**** DATA RECORDS ****
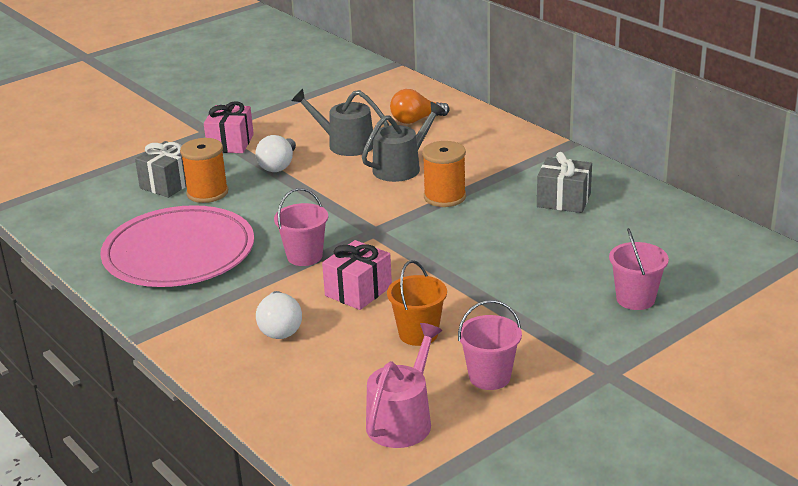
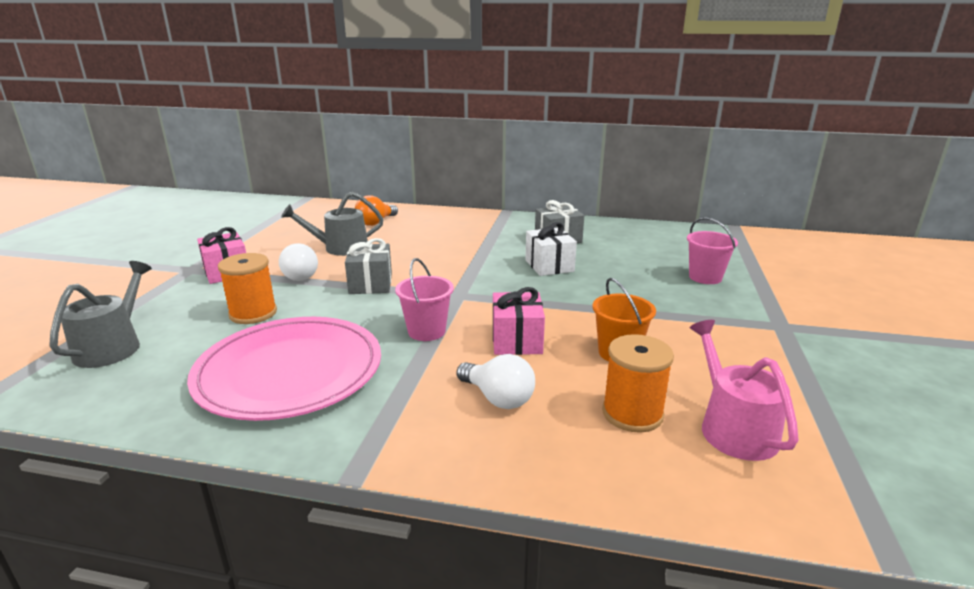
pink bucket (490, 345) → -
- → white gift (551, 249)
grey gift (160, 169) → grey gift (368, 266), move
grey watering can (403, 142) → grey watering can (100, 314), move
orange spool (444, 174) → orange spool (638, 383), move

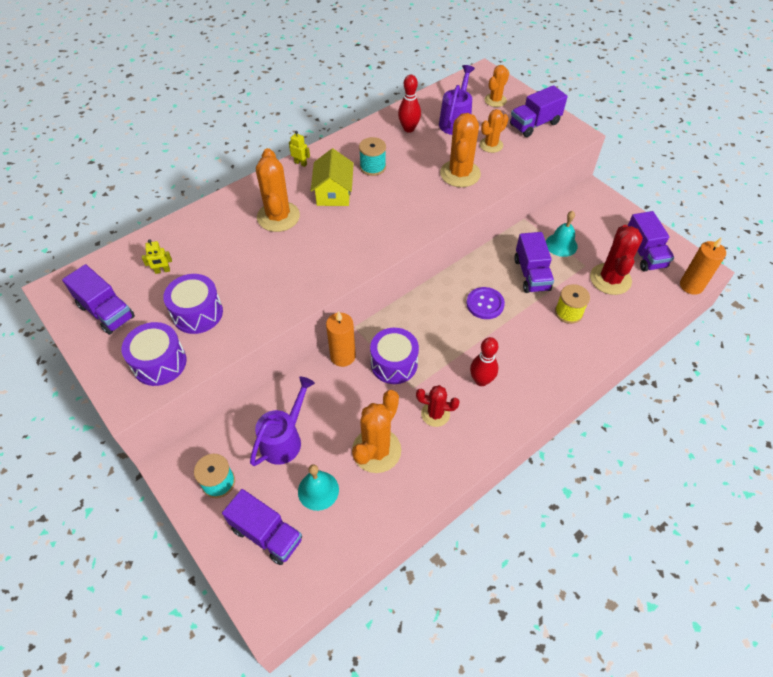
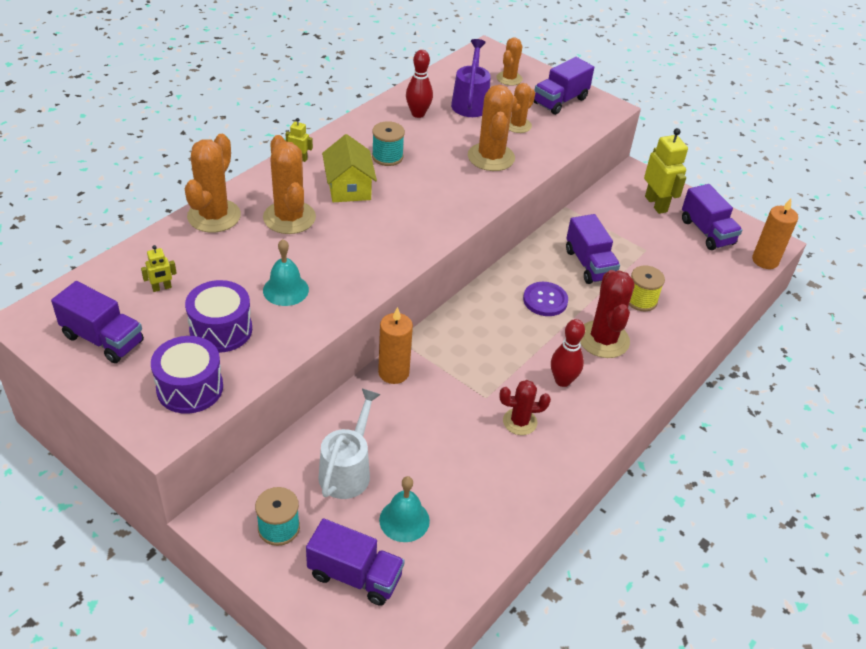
purple drum (394, 356) → -
- → yellow robot (666, 171)
orange cactus (376, 431) → orange cactus (213, 183), move
turquoise bell (562, 234) → turquoise bell (286, 272), move
red cactus (616, 260) → red cactus (607, 314), move
purple watering can (282, 421) → white watering can (349, 444)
****
THE PROBLEM
Using the listing, collect all lines in which the string "gift" is found.

EXERCISE RESPONSE
- → white gift (551, 249)
grey gift (160, 169) → grey gift (368, 266), move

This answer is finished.